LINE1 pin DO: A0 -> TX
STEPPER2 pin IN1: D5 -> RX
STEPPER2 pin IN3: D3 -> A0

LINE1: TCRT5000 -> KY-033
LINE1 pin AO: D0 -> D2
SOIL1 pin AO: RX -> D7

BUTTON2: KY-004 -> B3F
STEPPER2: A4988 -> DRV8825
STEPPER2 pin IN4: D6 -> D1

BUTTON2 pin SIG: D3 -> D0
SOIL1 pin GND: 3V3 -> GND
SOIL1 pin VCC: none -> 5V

------------------------------

WHAT THE EXERCISE ASKS: Copy out the whole listing exactly as written.

ANSWER SECTION:
LINE1 pin DO: A0 -> TX
STEPPER2 pin IN1: D5 -> RX
STEPPER2 pin IN3: D3 -> A0

LINE1: TCRT5000 -> KY-033
LINE1 pin AO: D0 -> D2
SOIL1 pin AO: RX -> D7

BUTTON2: KY-004 -> B3F
STEPPER2: A4988 -> DRV8825
STEPPER2 pin IN4: D6 -> D1

BUTTON2 pin SIG: D3 -> D0
SOIL1 pin GND: 3V3 -> GND
SOIL1 pin VCC: none -> 5V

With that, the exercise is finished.